REQUIRED WORK: Once the pictures are set aside, reproduce the remaining data exactly.

INPUT RECORDS:
- - - -

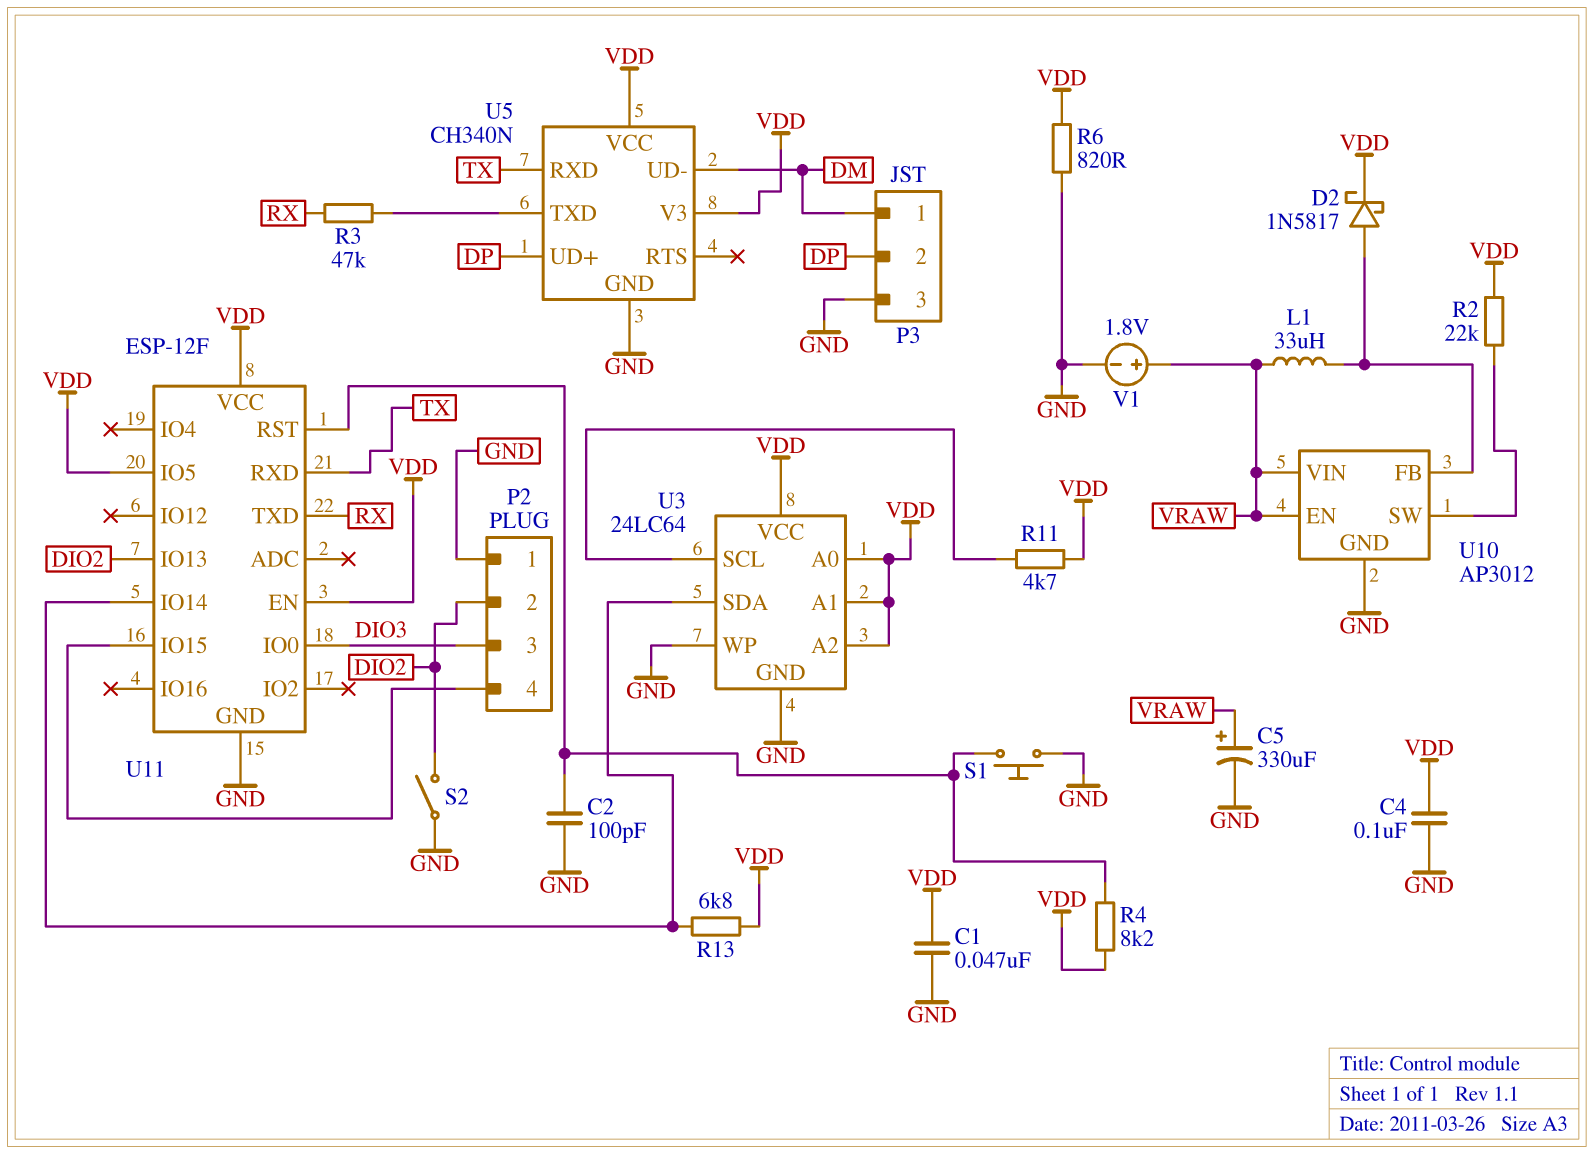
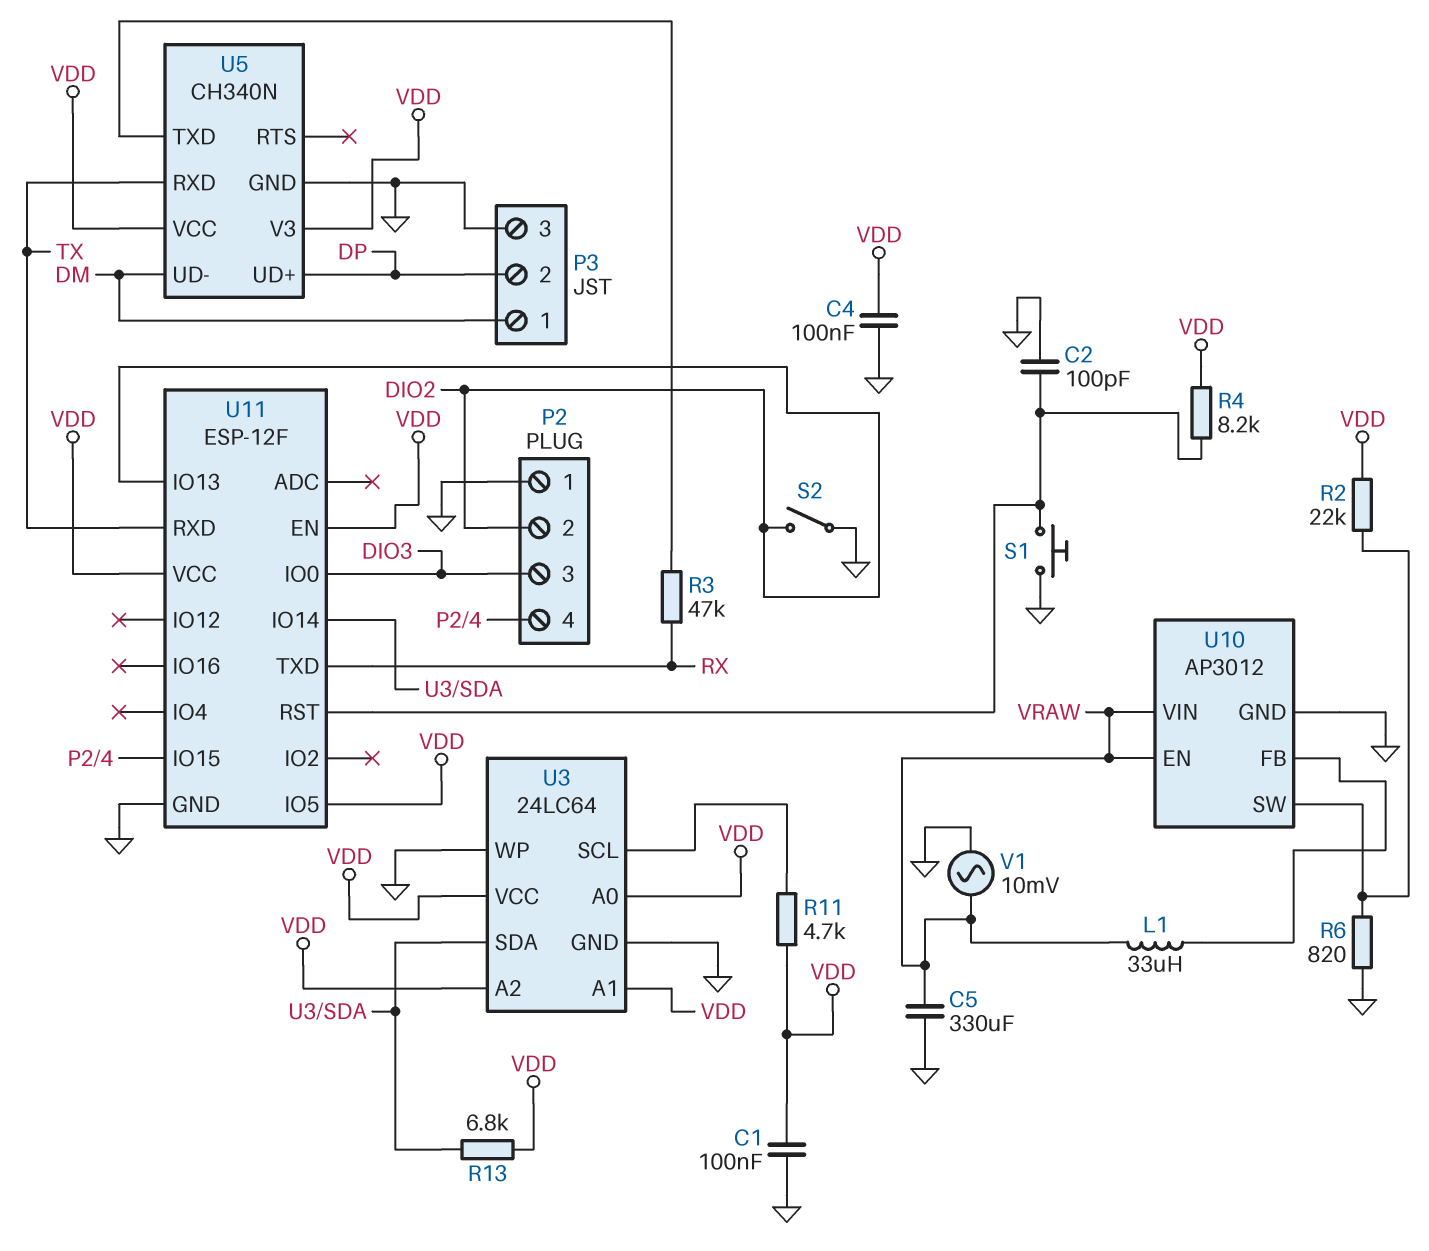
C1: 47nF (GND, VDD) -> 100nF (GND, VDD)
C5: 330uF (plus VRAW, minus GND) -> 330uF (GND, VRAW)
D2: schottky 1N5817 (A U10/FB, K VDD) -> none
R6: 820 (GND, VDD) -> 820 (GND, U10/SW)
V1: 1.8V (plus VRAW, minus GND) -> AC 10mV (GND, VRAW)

- - - -

THE COMPLETED TASK:
C1: 47nF (GND, VDD) -> 100nF (GND, VDD)
C5: 330uF (plus VRAW, minus GND) -> 330uF (GND, VRAW)
D2: schottky 1N5817 (A U10/FB, K VDD) -> none
R6: 820 (GND, VDD) -> 820 (GND, U10/SW)
V1: 1.8V (plus VRAW, minus GND) -> AC 10mV (GND, VRAW)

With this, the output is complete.